Exercise details: Write the entries out again exactly as they stand, but without the pictures.
§
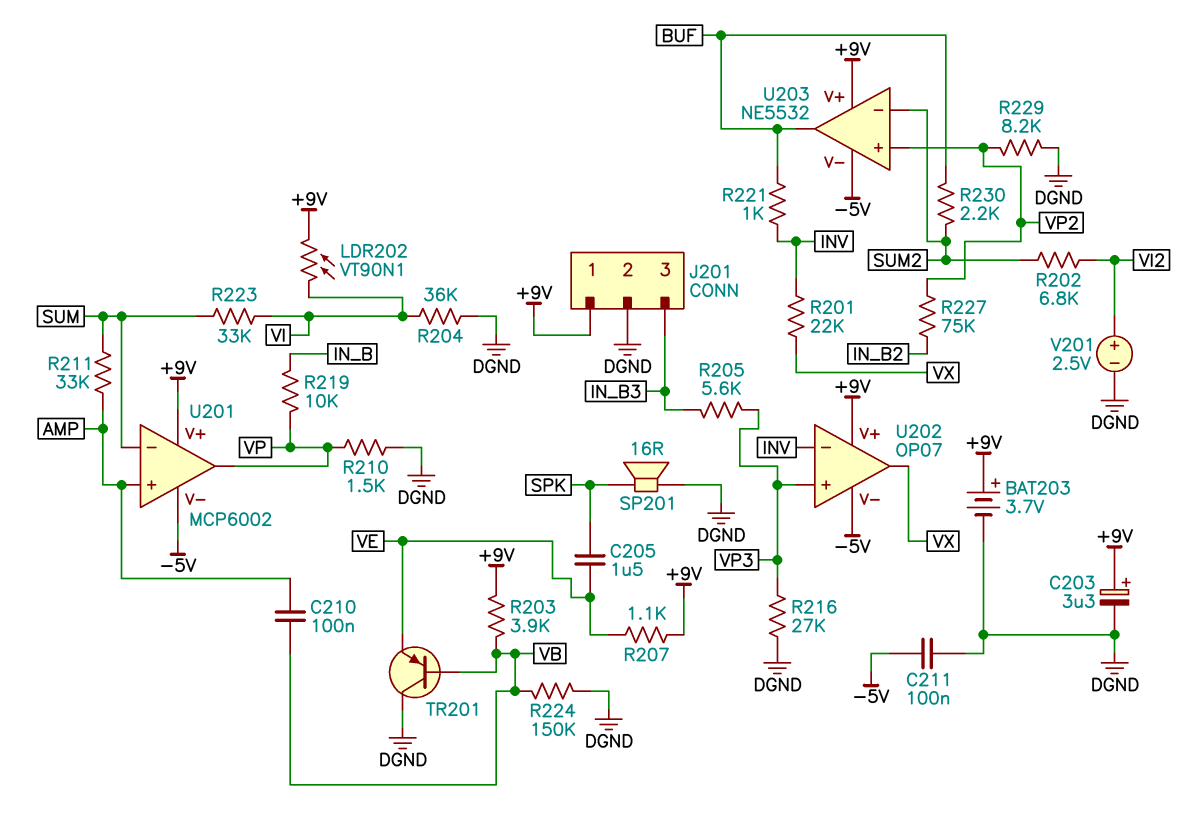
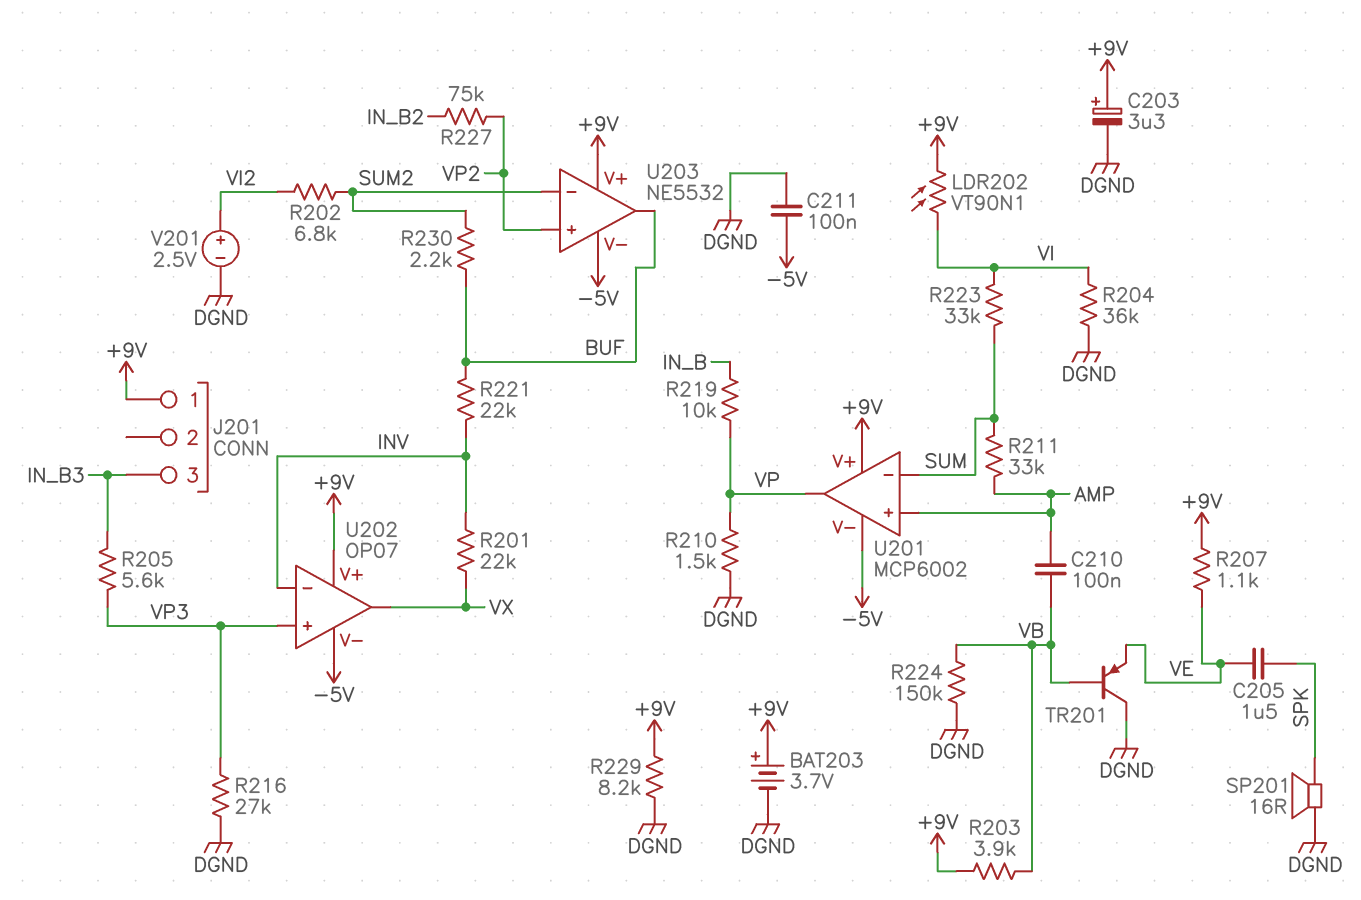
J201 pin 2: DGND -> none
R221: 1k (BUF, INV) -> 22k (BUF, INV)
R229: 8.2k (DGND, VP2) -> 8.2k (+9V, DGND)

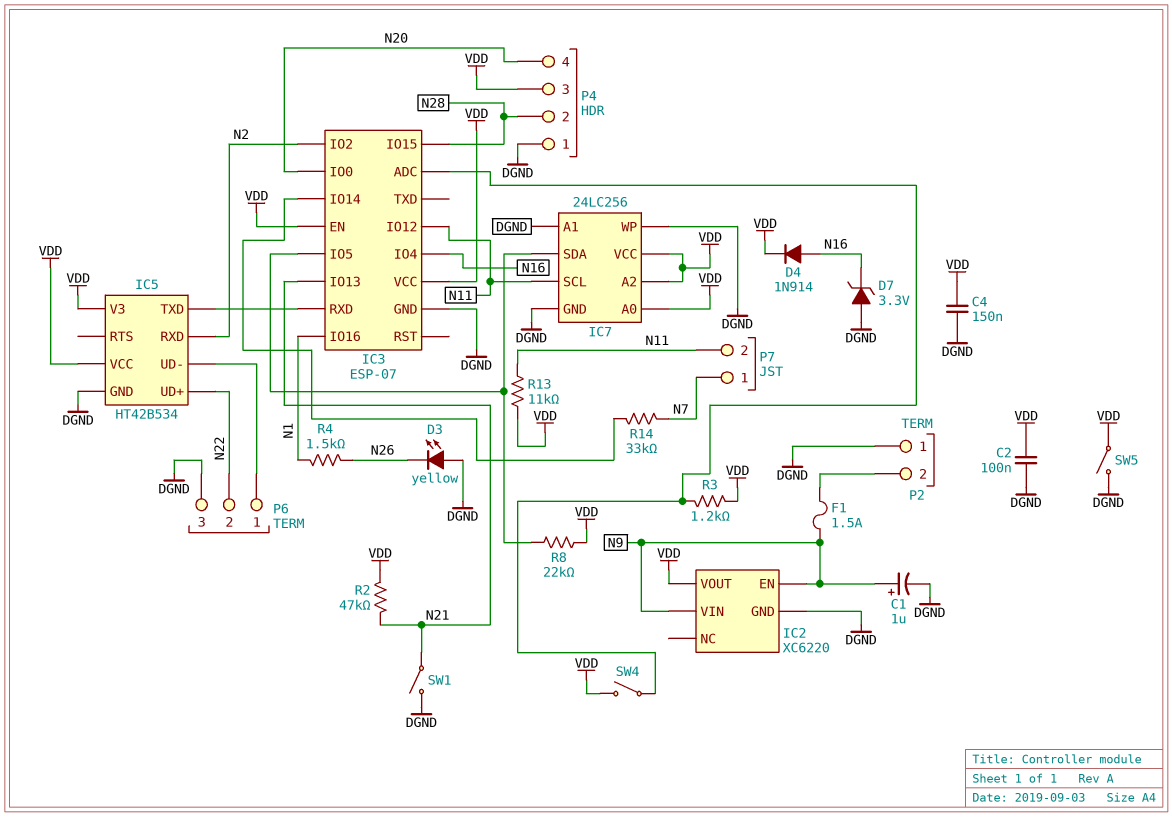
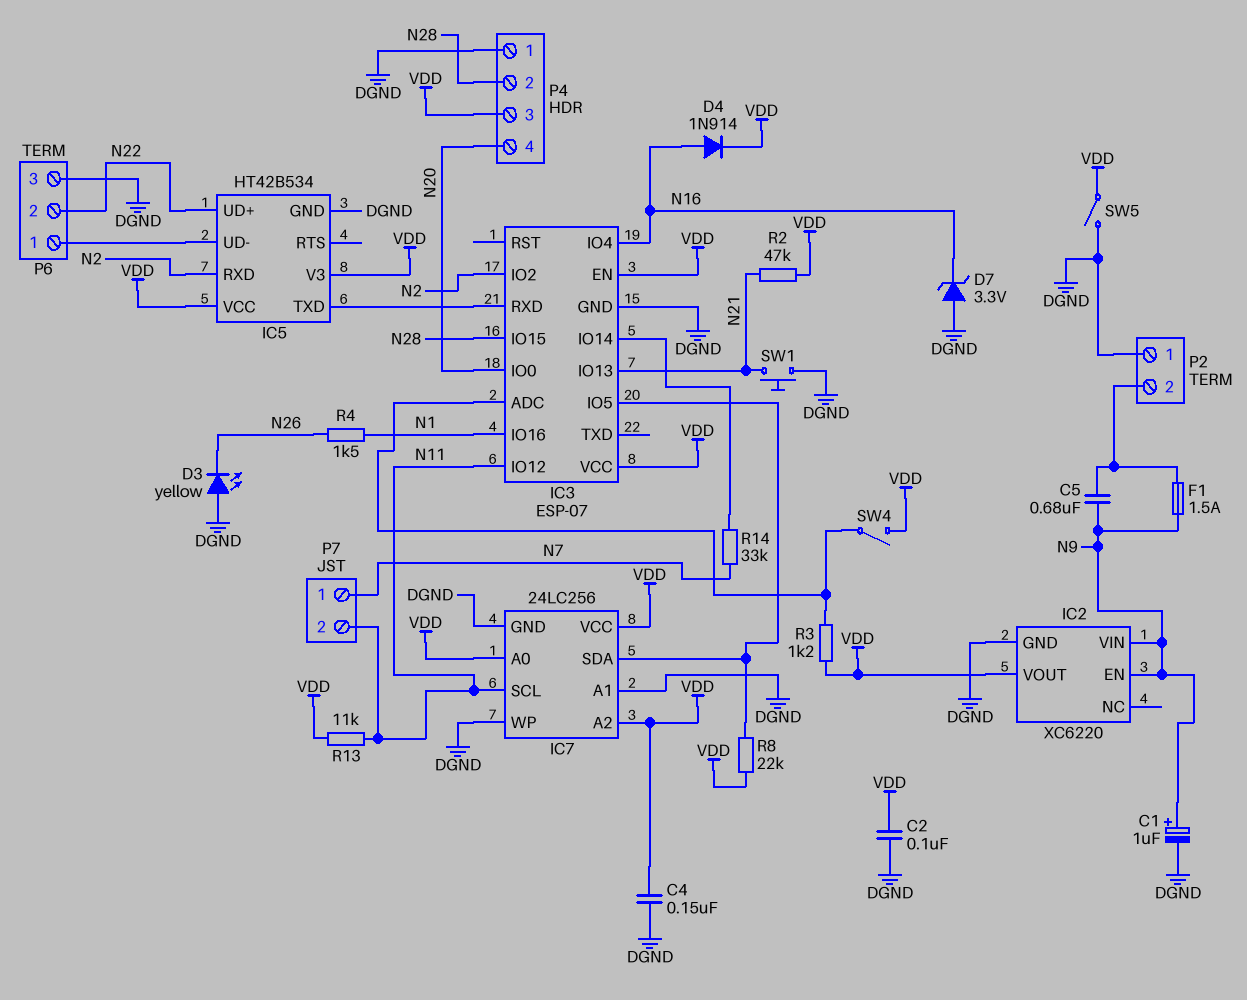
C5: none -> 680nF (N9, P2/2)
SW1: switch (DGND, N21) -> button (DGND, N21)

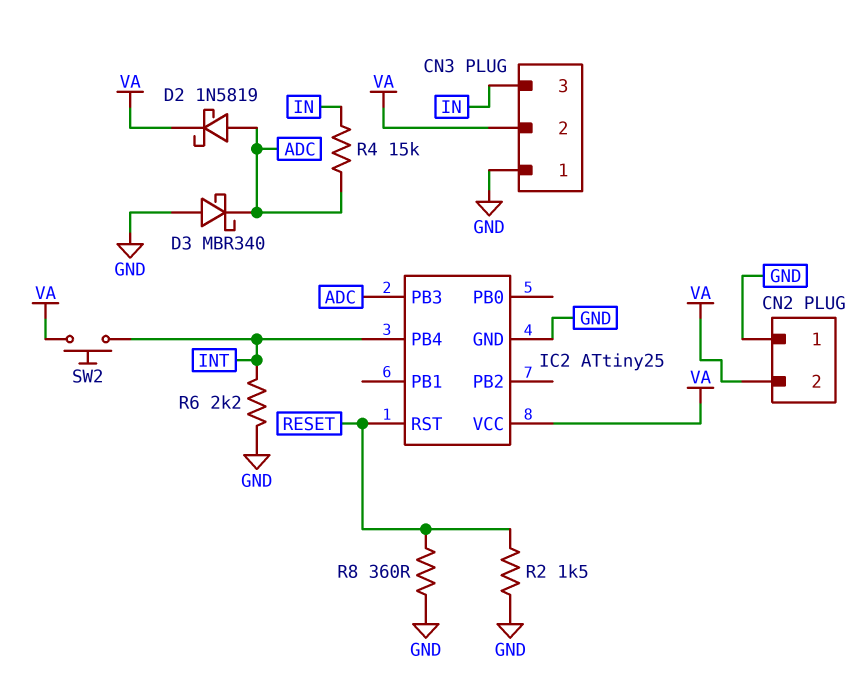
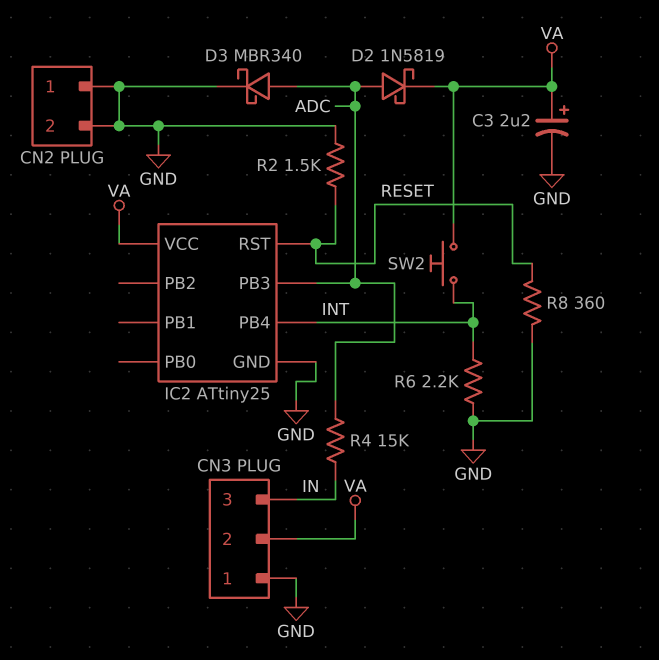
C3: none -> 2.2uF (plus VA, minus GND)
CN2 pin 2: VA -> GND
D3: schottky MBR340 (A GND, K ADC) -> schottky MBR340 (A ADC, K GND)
§
Written response:
J201 pin 2: DGND -> none
R221: 1k (BUF, INV) -> 22k (BUF, INV)
R229: 8.2k (DGND, VP2) -> 8.2k (+9V, DGND)

C5: none -> 680nF (N9, P2/2)
SW1: switch (DGND, N21) -> button (DGND, N21)

C3: none -> 2.2uF (plus VA, minus GND)
CN2 pin 2: VA -> GND
D3: schottky MBR340 (A GND, K ADC) -> schottky MBR340 (A ADC, K GND)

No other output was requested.